▶ [WORK INSTRUCTION]:
Please return all of the entries below exactly as they are written.

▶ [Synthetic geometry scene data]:
# # # # # # #

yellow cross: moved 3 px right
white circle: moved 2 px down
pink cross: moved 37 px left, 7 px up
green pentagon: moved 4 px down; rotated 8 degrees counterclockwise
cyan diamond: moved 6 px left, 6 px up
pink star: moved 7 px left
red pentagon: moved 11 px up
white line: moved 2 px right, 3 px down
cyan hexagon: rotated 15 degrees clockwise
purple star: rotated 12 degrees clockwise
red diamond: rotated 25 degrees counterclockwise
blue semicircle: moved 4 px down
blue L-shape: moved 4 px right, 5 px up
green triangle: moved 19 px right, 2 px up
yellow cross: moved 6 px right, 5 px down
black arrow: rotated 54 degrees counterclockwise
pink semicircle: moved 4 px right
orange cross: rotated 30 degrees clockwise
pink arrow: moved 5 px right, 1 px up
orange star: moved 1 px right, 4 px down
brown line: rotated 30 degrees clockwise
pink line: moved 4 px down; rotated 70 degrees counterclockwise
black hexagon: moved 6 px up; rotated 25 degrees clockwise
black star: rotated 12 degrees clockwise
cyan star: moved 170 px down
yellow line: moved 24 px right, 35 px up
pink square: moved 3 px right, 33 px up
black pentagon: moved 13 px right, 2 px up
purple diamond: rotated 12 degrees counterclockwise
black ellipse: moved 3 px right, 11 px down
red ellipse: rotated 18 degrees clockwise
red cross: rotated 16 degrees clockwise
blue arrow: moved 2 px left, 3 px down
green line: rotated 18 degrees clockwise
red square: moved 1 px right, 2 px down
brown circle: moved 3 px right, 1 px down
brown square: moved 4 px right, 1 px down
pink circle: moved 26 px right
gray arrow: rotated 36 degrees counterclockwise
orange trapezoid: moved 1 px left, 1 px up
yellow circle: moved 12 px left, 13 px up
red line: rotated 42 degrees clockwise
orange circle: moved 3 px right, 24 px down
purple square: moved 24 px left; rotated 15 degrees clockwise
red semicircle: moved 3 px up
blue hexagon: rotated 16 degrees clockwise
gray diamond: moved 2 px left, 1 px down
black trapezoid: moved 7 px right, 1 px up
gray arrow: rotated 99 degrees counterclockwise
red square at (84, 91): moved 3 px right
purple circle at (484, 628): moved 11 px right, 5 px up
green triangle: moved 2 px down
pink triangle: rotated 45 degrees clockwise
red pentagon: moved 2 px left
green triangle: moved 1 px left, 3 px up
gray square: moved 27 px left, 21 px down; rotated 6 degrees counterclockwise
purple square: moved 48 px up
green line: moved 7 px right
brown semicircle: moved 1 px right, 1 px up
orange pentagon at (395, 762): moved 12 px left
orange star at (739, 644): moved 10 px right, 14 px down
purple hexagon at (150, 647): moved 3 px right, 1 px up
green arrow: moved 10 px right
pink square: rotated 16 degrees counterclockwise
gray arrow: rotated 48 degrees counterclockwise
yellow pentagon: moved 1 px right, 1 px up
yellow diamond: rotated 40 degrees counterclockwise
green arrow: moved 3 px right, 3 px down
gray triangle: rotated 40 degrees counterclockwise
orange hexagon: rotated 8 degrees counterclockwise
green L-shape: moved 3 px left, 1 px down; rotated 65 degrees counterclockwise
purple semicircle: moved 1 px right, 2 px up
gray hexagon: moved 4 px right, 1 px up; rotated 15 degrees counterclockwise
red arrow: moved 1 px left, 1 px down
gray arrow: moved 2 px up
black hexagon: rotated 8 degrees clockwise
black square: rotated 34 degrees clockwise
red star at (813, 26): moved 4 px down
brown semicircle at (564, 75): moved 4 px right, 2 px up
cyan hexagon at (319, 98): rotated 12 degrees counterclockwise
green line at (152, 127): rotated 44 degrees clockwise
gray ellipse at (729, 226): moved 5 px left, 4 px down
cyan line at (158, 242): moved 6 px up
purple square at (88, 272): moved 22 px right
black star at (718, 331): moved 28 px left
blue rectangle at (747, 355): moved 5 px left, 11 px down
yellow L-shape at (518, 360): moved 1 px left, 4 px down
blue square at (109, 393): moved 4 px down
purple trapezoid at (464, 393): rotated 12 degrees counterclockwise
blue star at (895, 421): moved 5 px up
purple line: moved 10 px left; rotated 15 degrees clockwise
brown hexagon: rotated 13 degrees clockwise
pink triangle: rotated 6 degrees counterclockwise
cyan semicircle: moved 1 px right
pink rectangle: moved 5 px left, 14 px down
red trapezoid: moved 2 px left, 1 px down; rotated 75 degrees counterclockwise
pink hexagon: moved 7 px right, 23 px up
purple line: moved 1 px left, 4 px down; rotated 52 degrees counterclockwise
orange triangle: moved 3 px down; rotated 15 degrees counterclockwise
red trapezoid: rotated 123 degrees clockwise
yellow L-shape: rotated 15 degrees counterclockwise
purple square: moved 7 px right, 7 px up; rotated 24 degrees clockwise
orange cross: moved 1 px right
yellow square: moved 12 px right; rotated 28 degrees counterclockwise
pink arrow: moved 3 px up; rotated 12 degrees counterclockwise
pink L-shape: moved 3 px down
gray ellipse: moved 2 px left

# # # # # # #

▶ [RESULT]:
yellow cross: moved 3 px right
white circle: moved 2 px down
pink cross: moved 37 px left, 7 px up
green pentagon: moved 4 px down; rotated 8 degrees counterclockwise
cyan diamond: moved 6 px left, 6 px up
pink star: moved 7 px left
red pentagon: moved 11 px up
white line: moved 2 px right, 3 px down
cyan hexagon: rotated 15 degrees clockwise
purple star: rotated 12 degrees clockwise
red diamond: rotated 25 degrees counterclockwise
blue semicircle: moved 4 px down
blue L-shape: moved 4 px right, 5 px up
green triangle: moved 19 px right, 2 px up
yellow cross: moved 6 px right, 5 px down
black arrow: rotated 54 degrees counterclockwise
pink semicircle: moved 4 px right
orange cross: rotated 30 degrees clockwise
pink arrow: moved 5 px right, 1 px up
orange star: moved 1 px right, 4 px down
brown line: rotated 30 degrees clockwise
pink line: moved 4 px down; rotated 70 degrees counterclockwise
black hexagon: moved 6 px up; rotated 25 degrees clockwise
black star: rotated 12 degrees clockwise
cyan star: moved 170 px down
yellow line: moved 24 px right, 35 px up
pink square: moved 3 px right, 33 px up
black pentagon: moved 13 px right, 2 px up
purple diamond: rotated 12 degrees counterclockwise
black ellipse: moved 3 px right, 11 px down
red ellipse: rotated 18 degrees clockwise
red cross: rotated 16 degrees clockwise
blue arrow: moved 2 px left, 3 px down
green line: rotated 18 degrees clockwise
red square: moved 1 px right, 2 px down
brown circle: moved 3 px right, 1 px down
brown square: moved 4 px right, 1 px down
pink circle: moved 26 px right
gray arrow: rotated 36 degrees counterclockwise
orange trapezoid: moved 1 px left, 1 px up
yellow circle: moved 12 px left, 13 px up
red line: rotated 42 degrees clockwise
orange circle: moved 3 px right, 24 px down
purple square: moved 24 px left; rotated 15 degrees clockwise
red semicircle: moved 3 px up
blue hexagon: rotated 16 degrees clockwise
gray diamond: moved 2 px left, 1 px down
black trapezoid: moved 7 px right, 1 px up
gray arrow: rotated 99 degrees counterclockwise
red square at (84, 91): moved 3 px right
purple circle at (484, 628): moved 11 px right, 5 px up
green triangle: moved 2 px down
pink triangle: rotated 45 degrees clockwise
red pentagon: moved 2 px left
green triangle: moved 1 px left, 3 px up
gray square: moved 27 px left, 21 px down; rotated 6 degrees counterclockwise
purple square: moved 48 px up
green line: moved 7 px right
brown semicircle: moved 1 px right, 1 px up
orange pentagon at (395, 762): moved 12 px left
orange star at (739, 644): moved 10 px right, 14 px down
purple hexagon at (150, 647): moved 3 px right, 1 px up
green arrow: moved 10 px right
pink square: rotated 16 degrees counterclockwise
gray arrow: rotated 48 degrees counterclockwise
yellow pentagon: moved 1 px right, 1 px up
yellow diamond: rotated 40 degrees counterclockwise
green arrow: moved 3 px right, 3 px down
gray triangle: rotated 40 degrees counterclockwise
orange hexagon: rotated 8 degrees counterclockwise
green L-shape: moved 3 px left, 1 px down; rotated 65 degrees counterclockwise
purple semicircle: moved 1 px right, 2 px up
gray hexagon: moved 4 px right, 1 px up; rotated 15 degrees counterclockwise
red arrow: moved 1 px left, 1 px down
gray arrow: moved 2 px up
black hexagon: rotated 8 degrees clockwise
black square: rotated 34 degrees clockwise
red star at (813, 26): moved 4 px down
brown semicircle at (564, 75): moved 4 px right, 2 px up
cyan hexagon at (319, 98): rotated 12 degrees counterclockwise
green line at (152, 127): rotated 44 degrees clockwise
gray ellipse at (729, 226): moved 5 px left, 4 px down
cyan line at (158, 242): moved 6 px up
purple square at (88, 272): moved 22 px right
black star at (718, 331): moved 28 px left
blue rectangle at (747, 355): moved 5 px left, 11 px down
yellow L-shape at (518, 360): moved 1 px left, 4 px down
blue square at (109, 393): moved 4 px down
purple trapezoid at (464, 393): rotated 12 degrees counterclockwise
blue star at (895, 421): moved 5 px up
purple line: moved 10 px left; rotated 15 degrees clockwise
brown hexagon: rotated 13 degrees clockwise
pink triangle: rotated 6 degrees counterclockwise
cyan semicircle: moved 1 px right
pink rectangle: moved 5 px left, 14 px down
red trapezoid: moved 2 px left, 1 px down; rotated 75 degrees counterclockwise
pink hexagon: moved 7 px right, 23 px up
purple line: moved 1 px left, 4 px down; rotated 52 degrees counterclockwise
orange triangle: moved 3 px down; rotated 15 degrees counterclockwise
red trapezoid: rotated 123 degrees clockwise
yellow L-shape: rotated 15 degrees counterclockwise
purple square: moved 7 px right, 7 px up; rotated 24 degrees clockwise
orange cross: moved 1 px right
yellow square: moved 12 px right; rotated 28 degrees counterclockwise
pink arrow: moved 3 px up; rotated 12 degrees counterclockwise
pink L-shape: moved 3 px down
gray ellipse: moved 2 px left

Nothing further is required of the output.